Task requirements → After locating the line that contains "sofa: (84, 145) -> (298, 160), width x0.73", output that line and each one following it, exactly, to the end of the entries. No pictures.

Layout change descriptions:
○ ○ ○ ○ ○
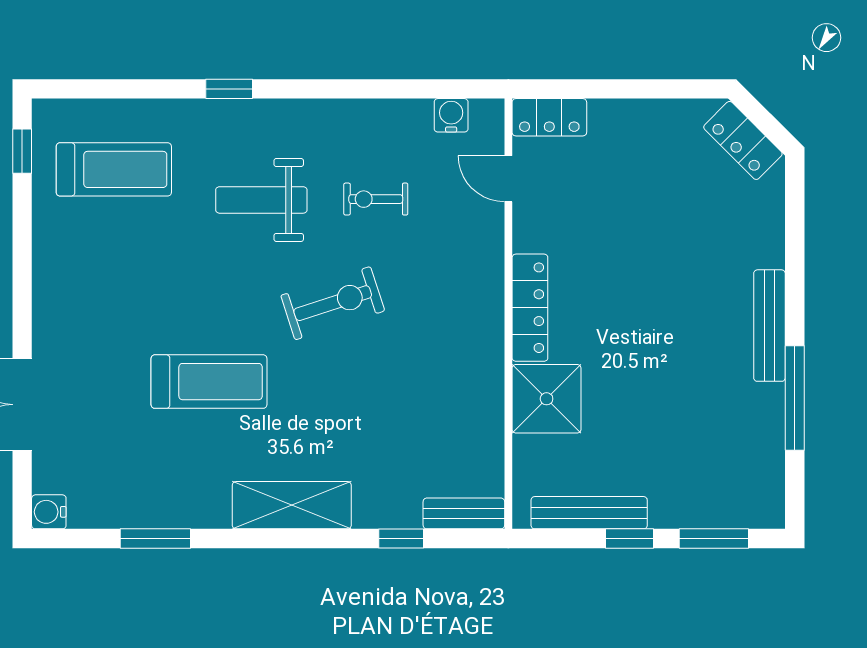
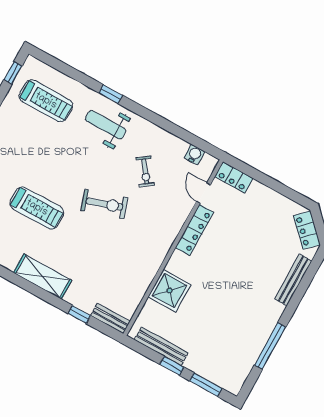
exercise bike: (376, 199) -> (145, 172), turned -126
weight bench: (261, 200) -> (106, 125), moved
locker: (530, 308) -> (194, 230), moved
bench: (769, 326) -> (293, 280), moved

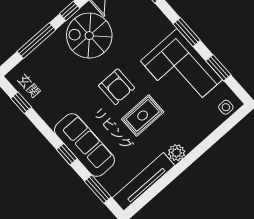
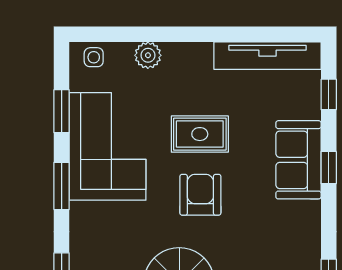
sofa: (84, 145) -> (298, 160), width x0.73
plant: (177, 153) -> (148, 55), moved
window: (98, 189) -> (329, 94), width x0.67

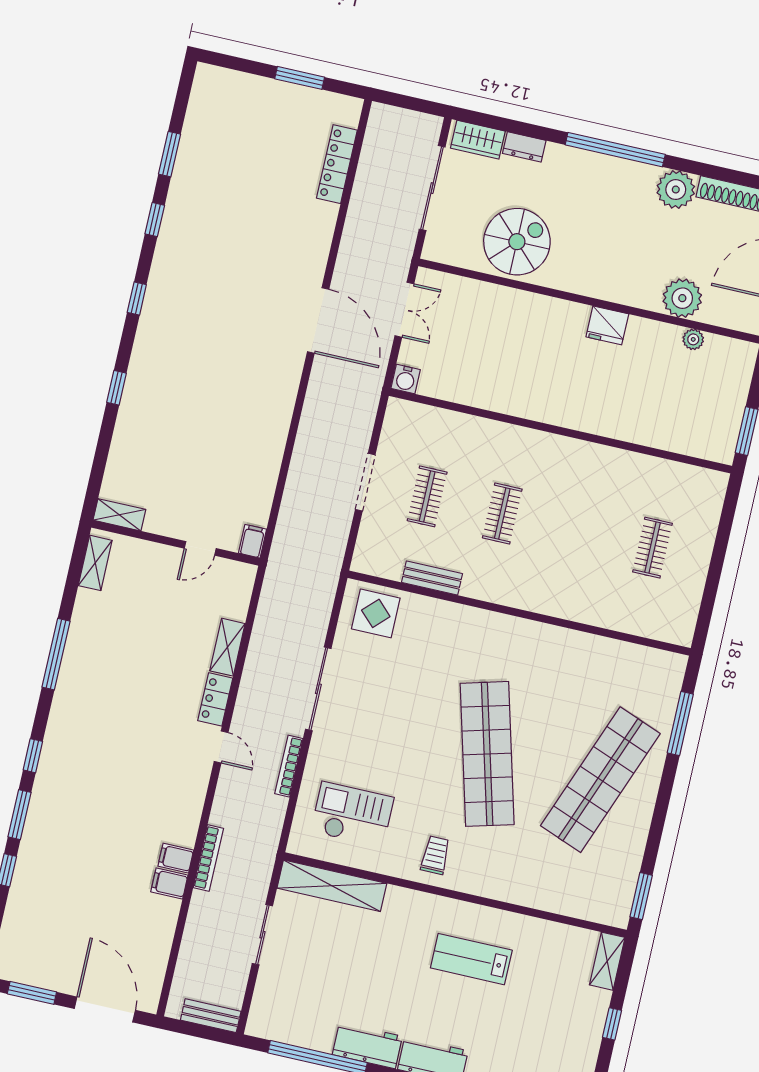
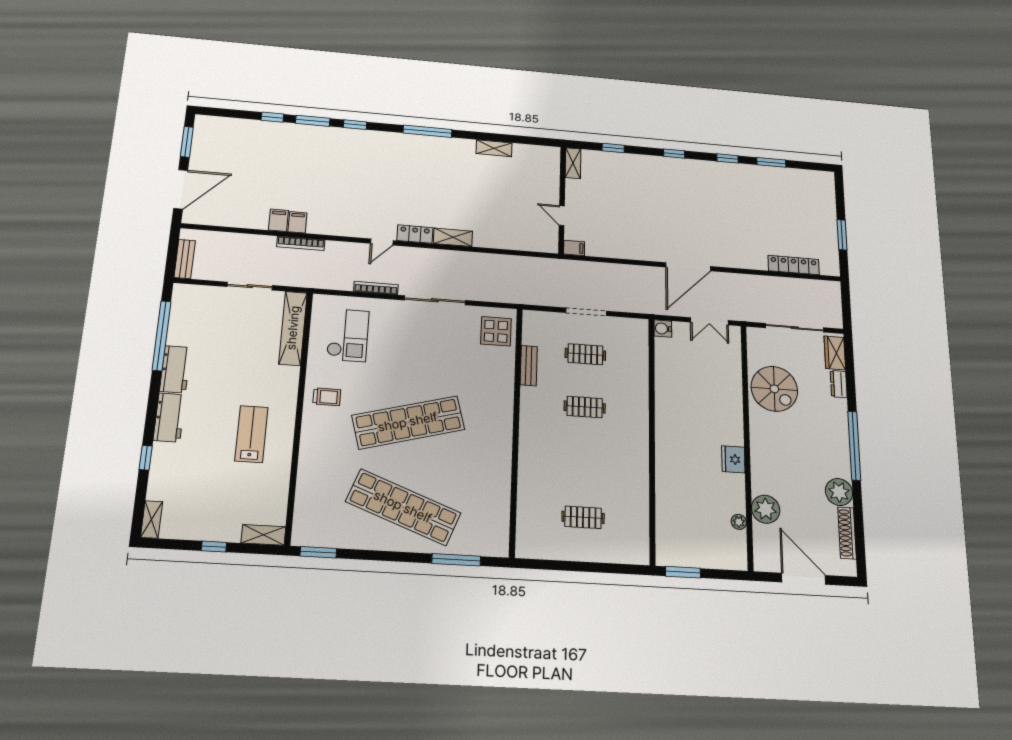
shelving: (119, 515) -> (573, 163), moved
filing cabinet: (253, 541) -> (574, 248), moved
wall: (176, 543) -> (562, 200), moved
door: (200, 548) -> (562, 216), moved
○ ○ ○ ○ ○
Exercise output →
sofa: (84, 145) -> (298, 160), width x0.73
plant: (177, 153) -> (148, 55), moved
window: (98, 189) -> (329, 94), width x0.67

shelving: (119, 515) -> (573, 163), moved
filing cabinet: (253, 541) -> (574, 248), moved
wall: (176, 543) -> (562, 200), moved
door: (200, 548) -> (562, 216), moved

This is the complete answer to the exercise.